### Exercise brief
Work out how many lines below contain "plate", then write only that number.

### Data provided

■ ■ ■ ■ ■ ■ ■

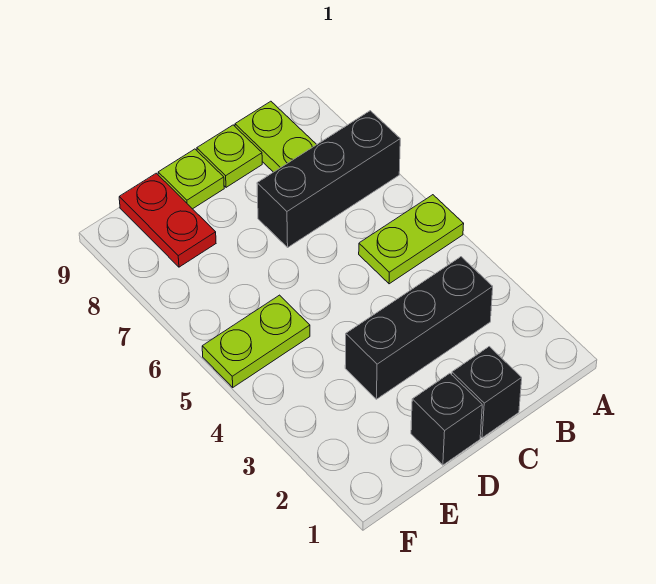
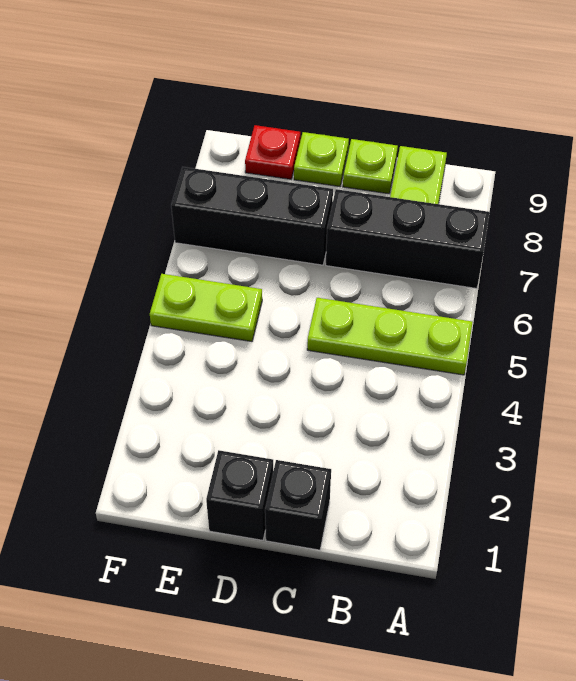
lime plate A5:B5 level 1 -> lime plate A5:C5 level 1
black brick B3:D3 level 1 -> black brick D7:F7 level 1
red plate E8:E9 level 1 -> red plate E9 level 1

■ ■ ■ ■ ■ ■ ■

### Finished task
2